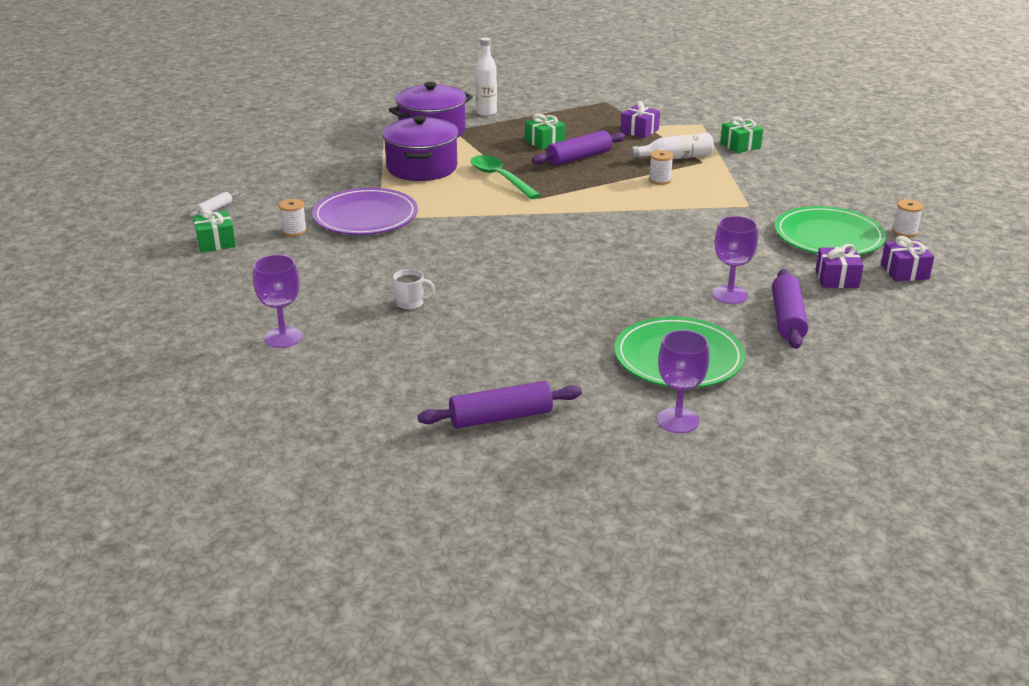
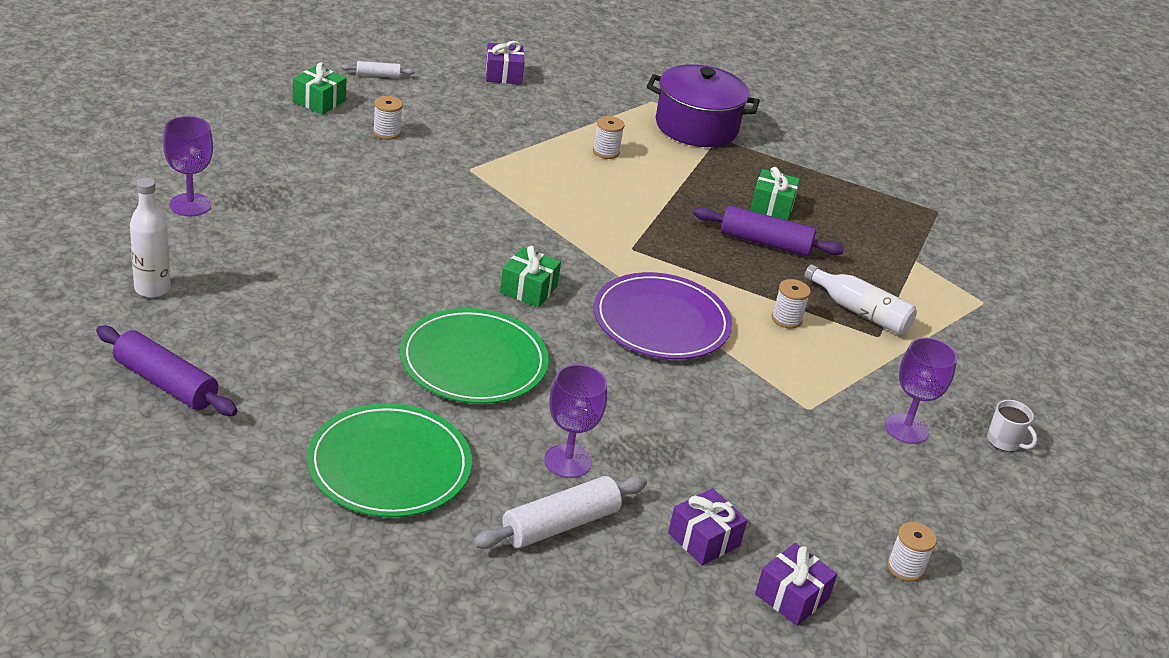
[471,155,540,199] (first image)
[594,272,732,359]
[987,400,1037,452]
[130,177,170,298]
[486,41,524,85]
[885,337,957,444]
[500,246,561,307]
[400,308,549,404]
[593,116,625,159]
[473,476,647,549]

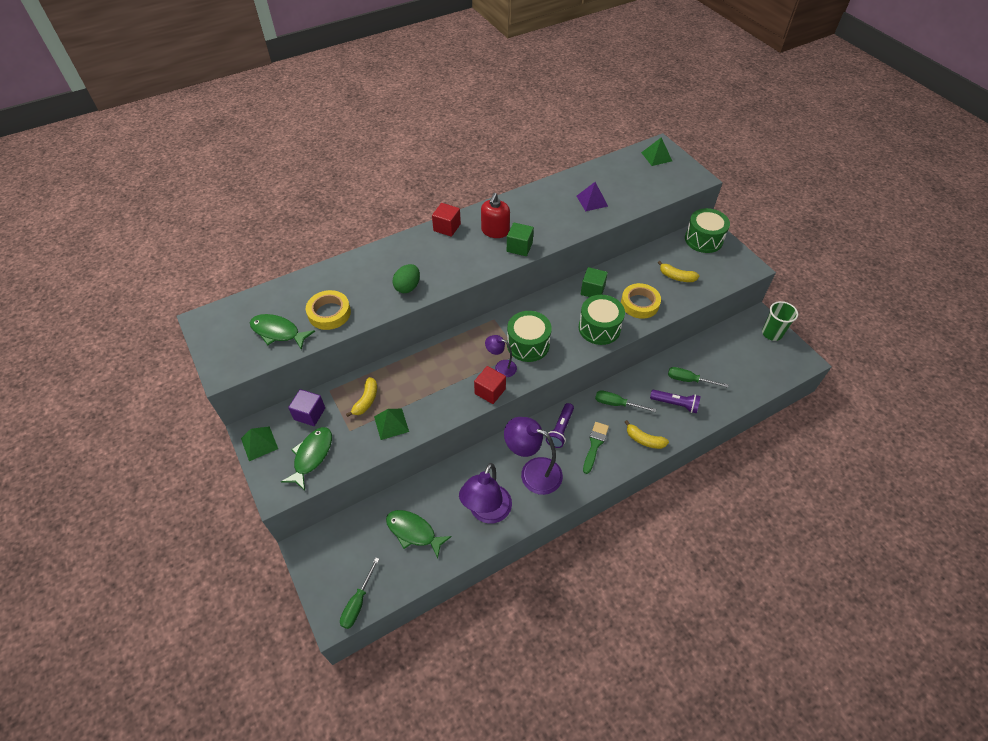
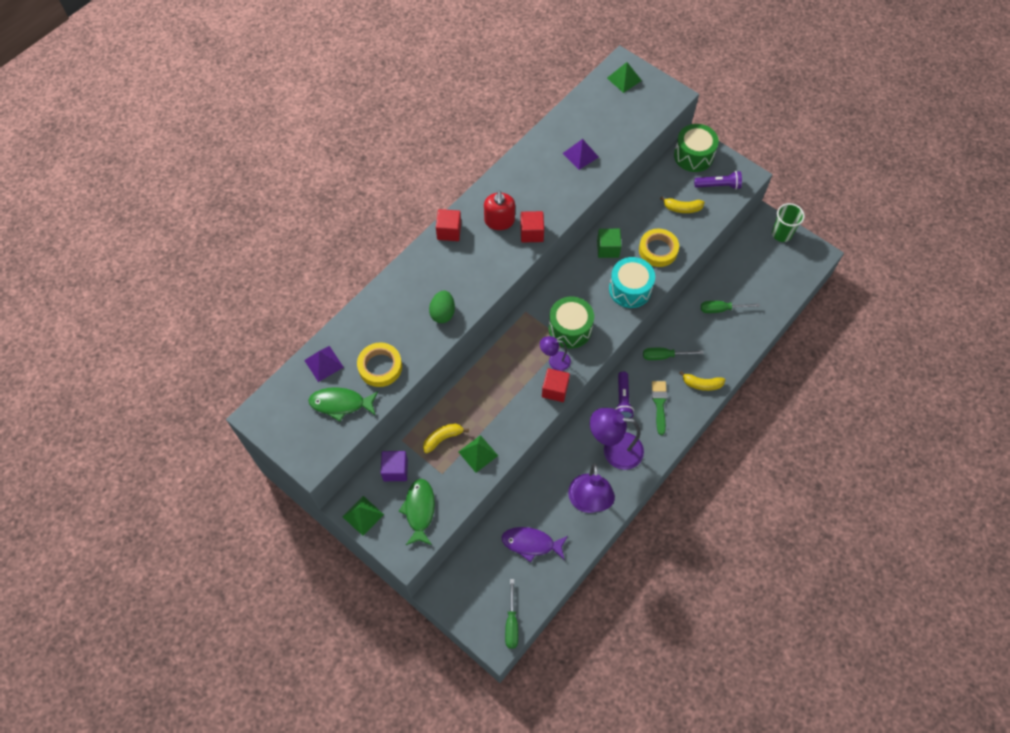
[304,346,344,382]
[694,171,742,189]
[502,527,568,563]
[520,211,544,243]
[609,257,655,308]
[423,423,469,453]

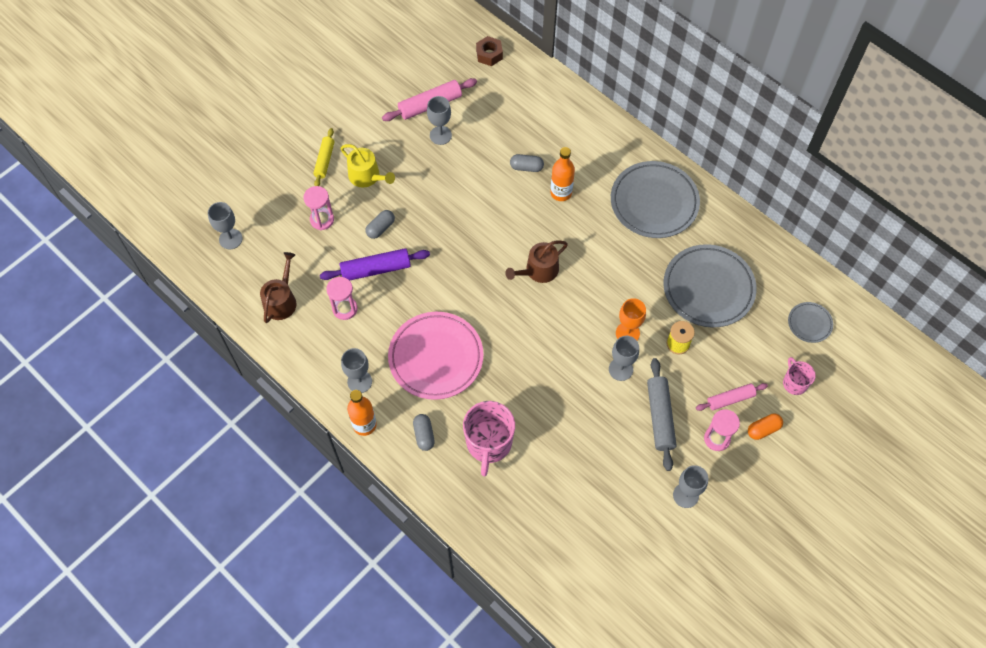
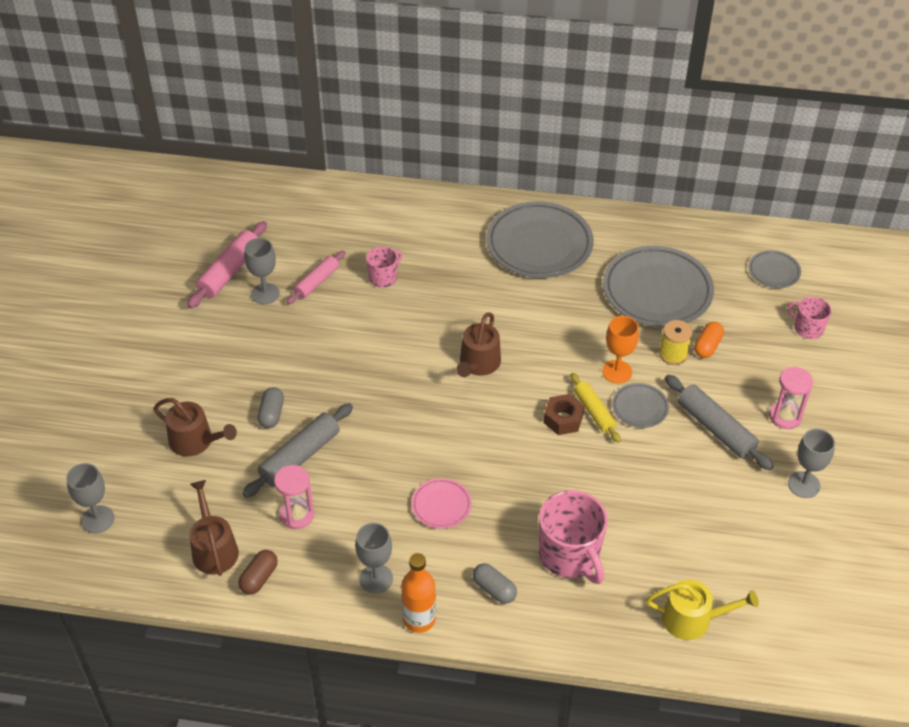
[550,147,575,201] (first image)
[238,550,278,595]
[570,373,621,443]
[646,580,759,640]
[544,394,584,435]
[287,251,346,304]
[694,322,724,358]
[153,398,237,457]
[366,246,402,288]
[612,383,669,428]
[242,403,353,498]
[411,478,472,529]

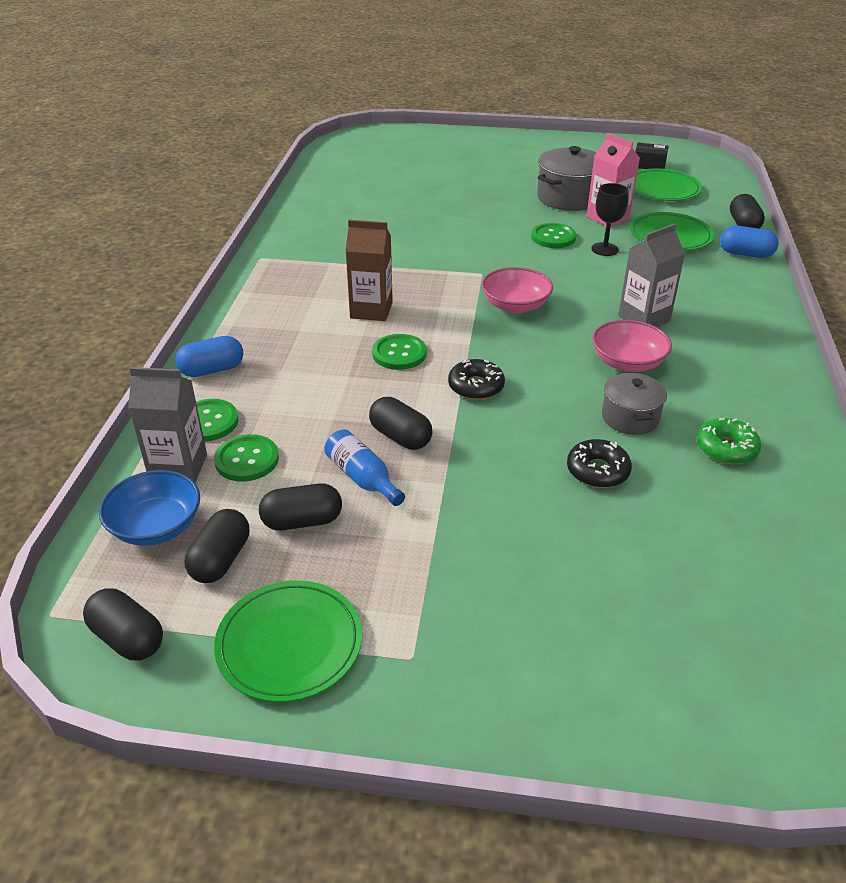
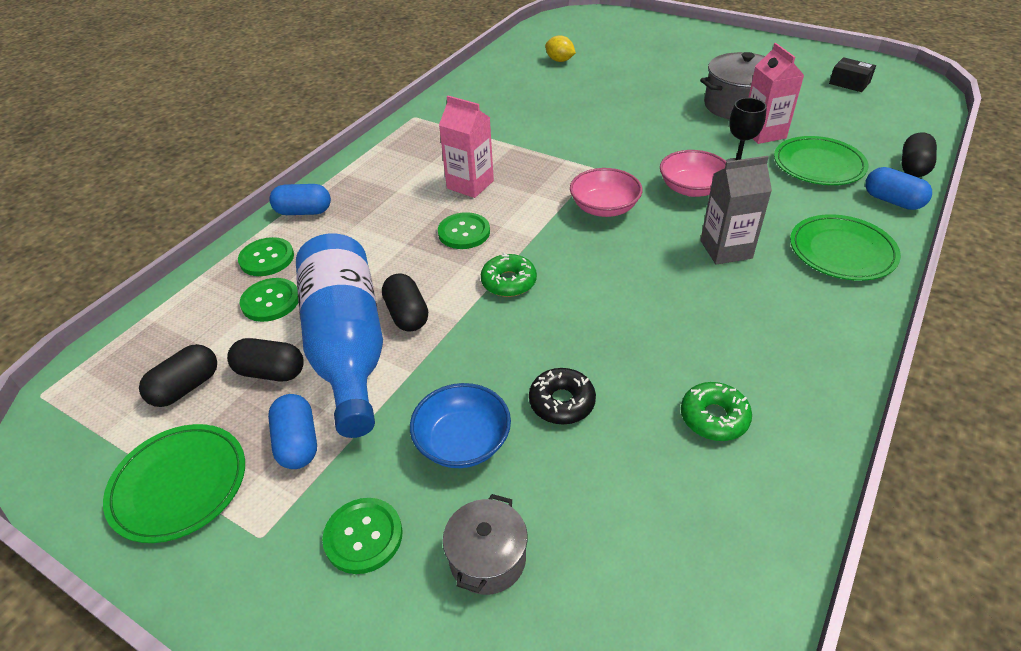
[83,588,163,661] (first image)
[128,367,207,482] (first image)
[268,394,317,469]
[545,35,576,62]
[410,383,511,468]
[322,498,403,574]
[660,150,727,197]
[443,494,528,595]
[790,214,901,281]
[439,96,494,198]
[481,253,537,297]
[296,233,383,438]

Your task: Repeat the listing word for word, but without its pictures.

Final answer:
[471,155,540,199] (first image)
[594,272,732,359]
[987,400,1037,452]
[130,177,170,298]
[486,41,524,85]
[885,337,957,444]
[500,246,561,307]
[400,308,549,404]
[593,116,625,159]
[473,476,647,549]

[304,346,344,382]
[694,171,742,189]
[502,527,568,563]
[520,211,544,243]
[609,257,655,308]
[423,423,469,453]

[550,147,575,201] (first image)
[238,550,278,595]
[570,373,621,443]
[646,580,759,640]
[544,394,584,435]
[287,251,346,304]
[694,322,724,358]
[153,398,237,457]
[366,246,402,288]
[612,383,669,428]
[242,403,353,498]
[411,478,472,529]

[83,588,163,661] (first image)
[128,367,207,482] (first image)
[268,394,317,469]
[545,35,576,62]
[410,383,511,468]
[322,498,403,574]
[660,150,727,197]
[443,494,528,595]
[790,214,901,281]
[439,96,494,198]
[481,253,537,297]
[296,233,383,438]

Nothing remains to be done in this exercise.